-- Brief --
Once the line containing "blue brick A6:A7" is found in the records below, return it and each following line exactly, up to and including the line containing "black tile H4", and nothing else.

-- Entries provided --
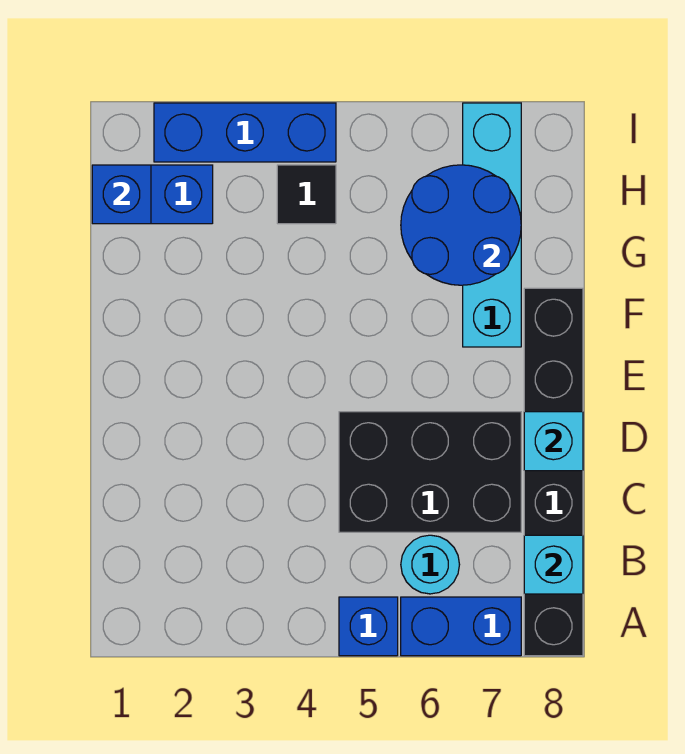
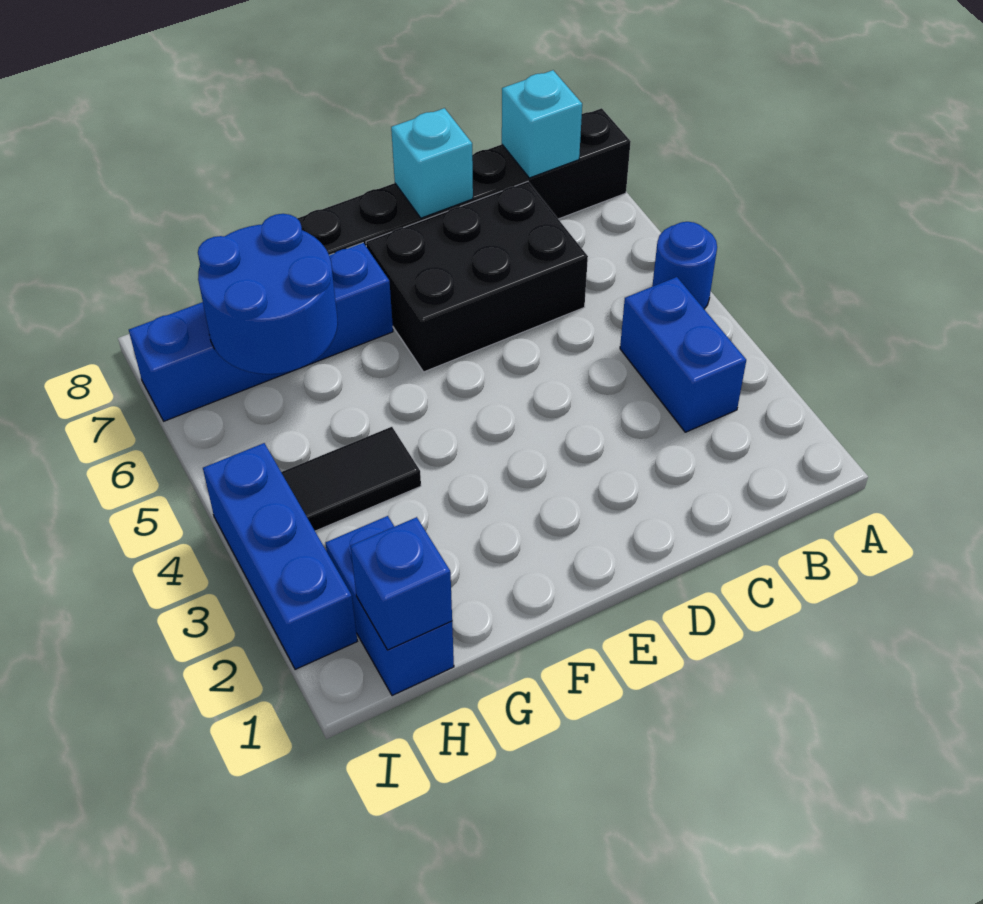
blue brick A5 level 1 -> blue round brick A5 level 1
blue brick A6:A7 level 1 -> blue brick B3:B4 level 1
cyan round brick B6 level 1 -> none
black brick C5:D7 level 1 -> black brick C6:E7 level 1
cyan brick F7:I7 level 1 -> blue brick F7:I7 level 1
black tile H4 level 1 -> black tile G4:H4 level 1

==

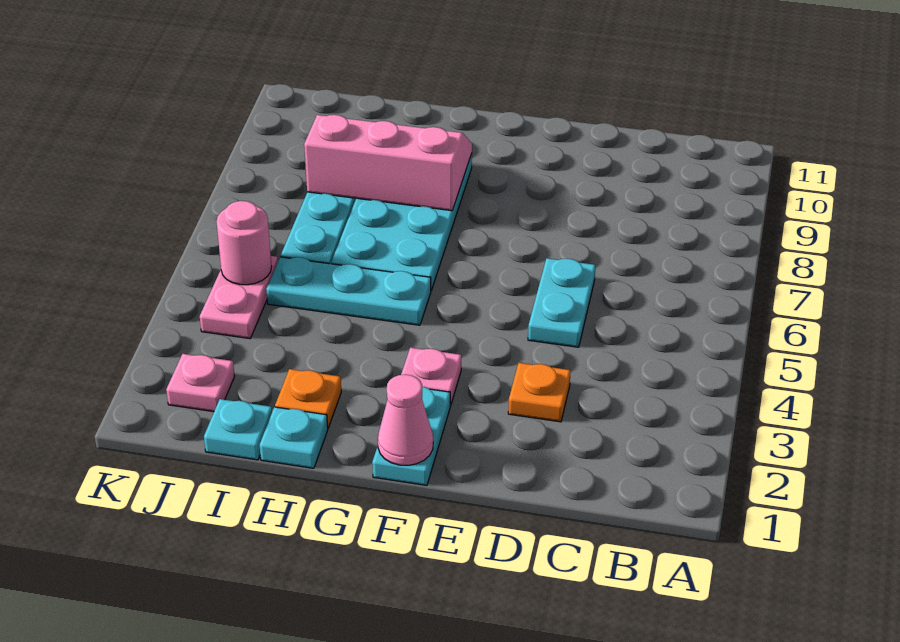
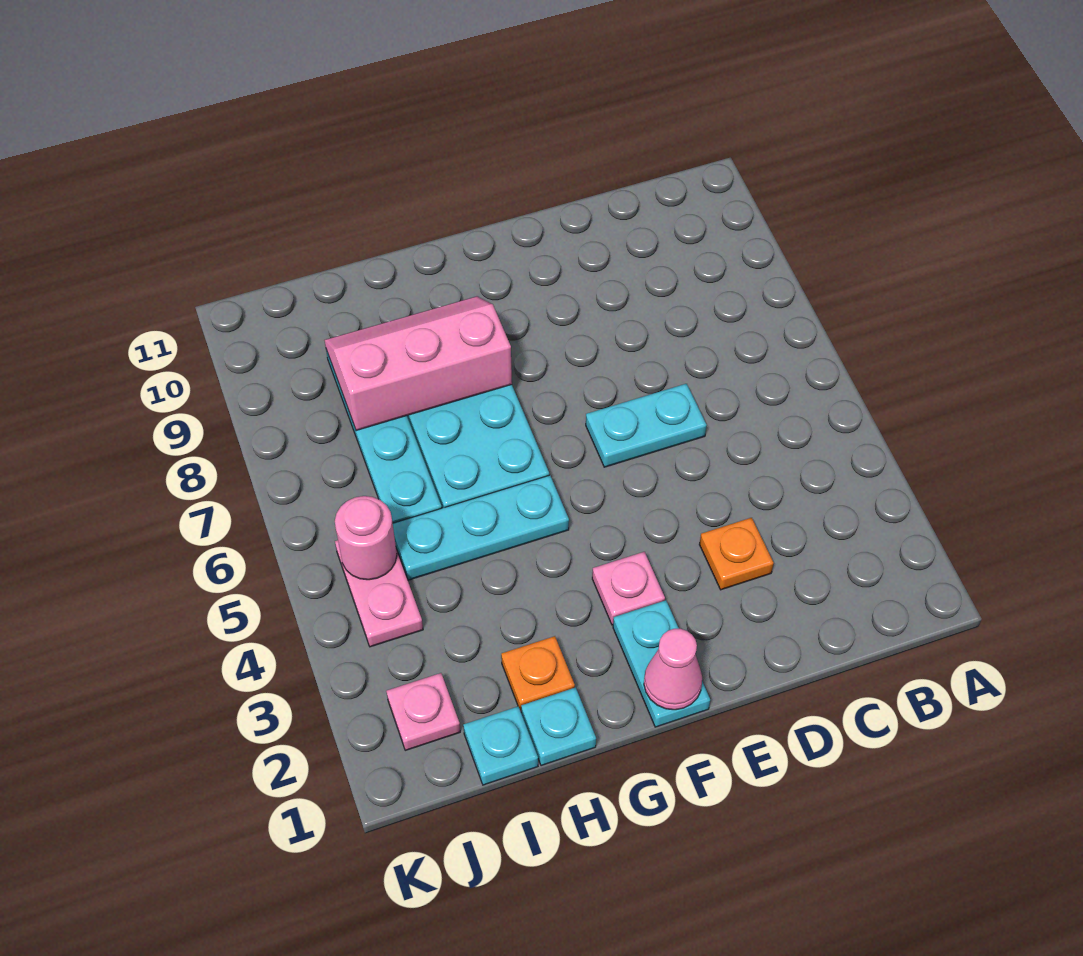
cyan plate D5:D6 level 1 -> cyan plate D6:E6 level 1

-- Expected output --
blue brick A6:A7 level 1 -> blue brick B3:B4 level 1
cyan round brick B6 level 1 -> none
black brick C5:D7 level 1 -> black brick C6:E7 level 1
cyan brick F7:I7 level 1 -> blue brick F7:I7 level 1
black tile H4 level 1 -> black tile G4:H4 level 1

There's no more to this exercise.